### Work order
Go through the records below and show every line with the string "cutting".

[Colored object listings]
=====
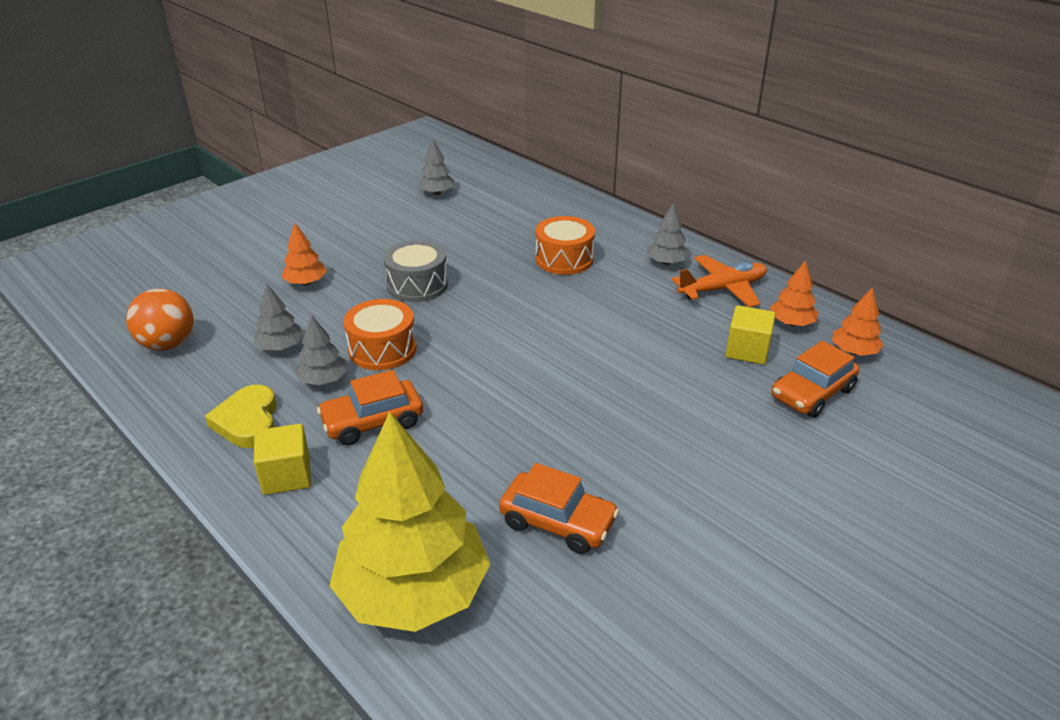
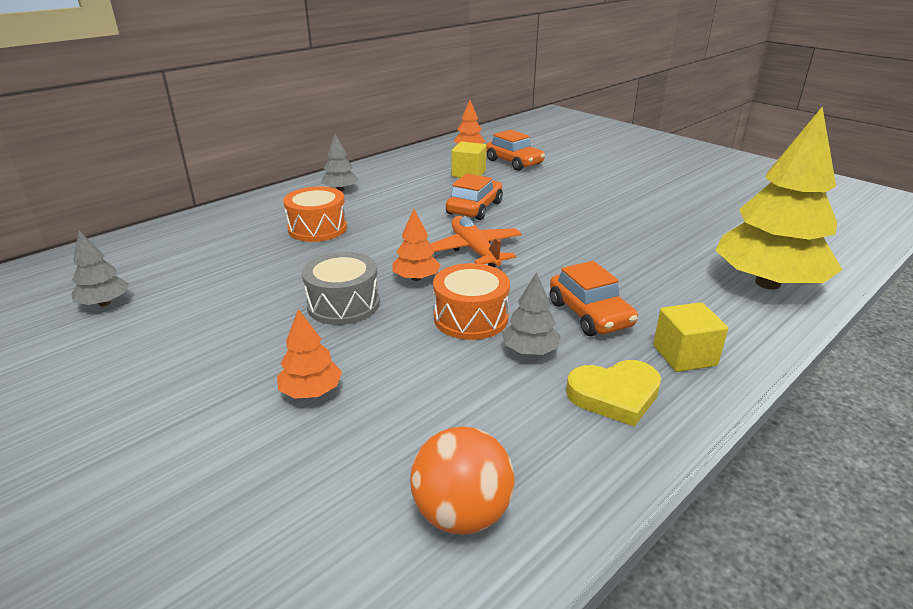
camera: 90 degrees left, 5 degrees down
(280, 347) = (467, 392): grey tree -> none
(558, 522) = (670, 235): orange car -> orange car (474, 208)
(723, 289) = (388, 175): orange plane -> orange plane (474, 250)
(791, 323) = (436, 160): orange tree -> orange tree (416, 278)

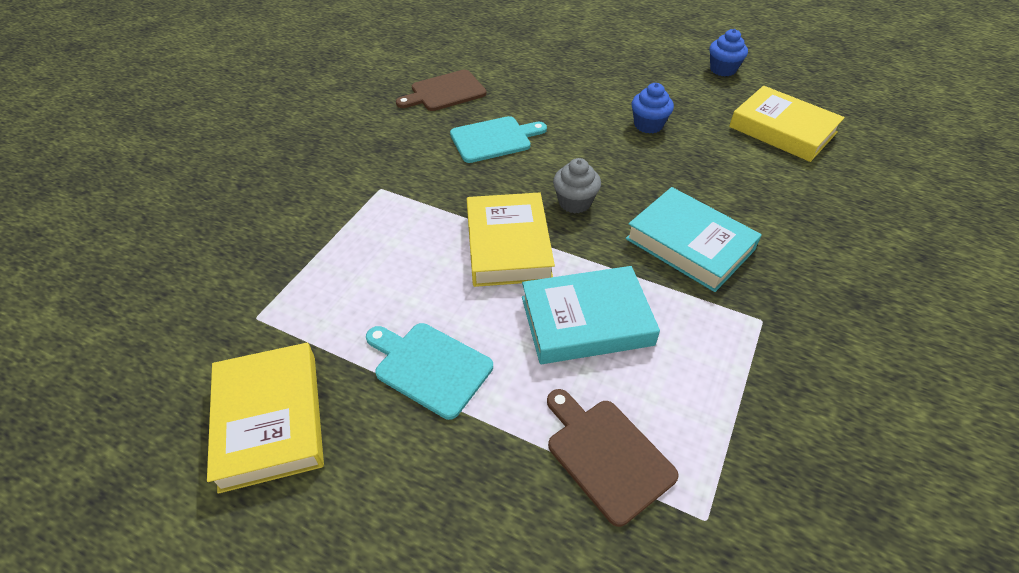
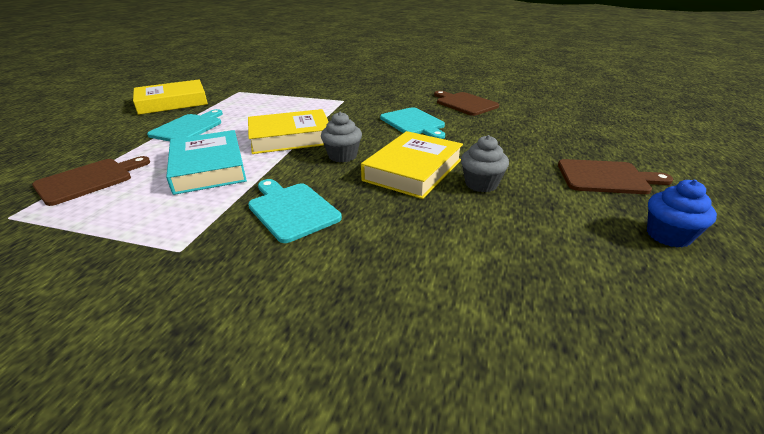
camera: 80 degrees right, 15 degrees down
(642, 64) = (606, 177): none -> brown cutting board
(648, 125) = (481, 184): blue cupcake -> grey cupcake
(689, 244) = (291, 210): turquoise book -> turquoise cutting board
(782, 130) = (548, 288): yellow book -> yellow book (413, 170)

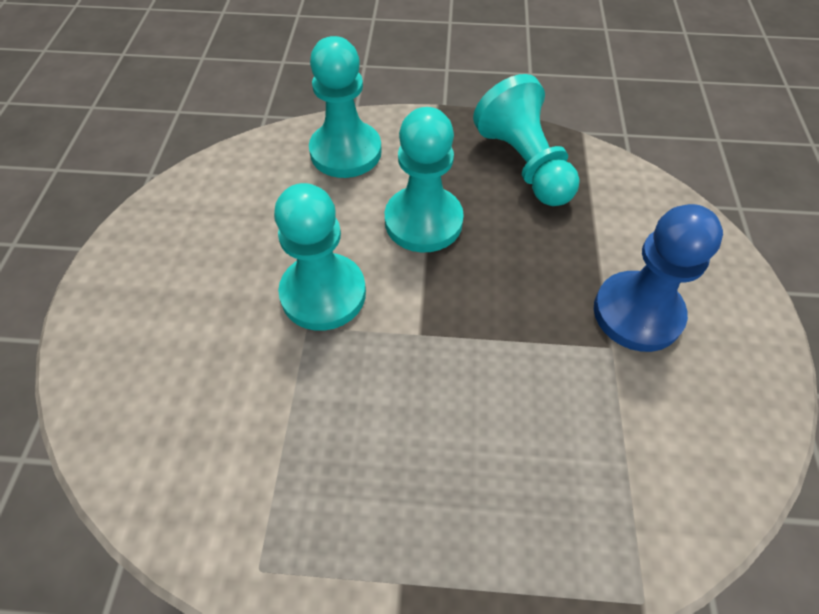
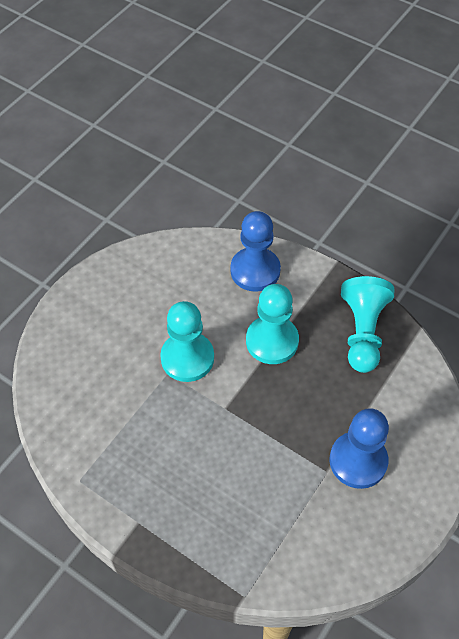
camera: 30 degrees right, 0 degrees up
(346, 152) = (255, 271): turquoise pawn -> blue pawn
=====
### Answer for the task
(642, 64) = (606, 177): none -> brown cutting board
(689, 244) = (291, 210): turquoise book -> turquoise cutting board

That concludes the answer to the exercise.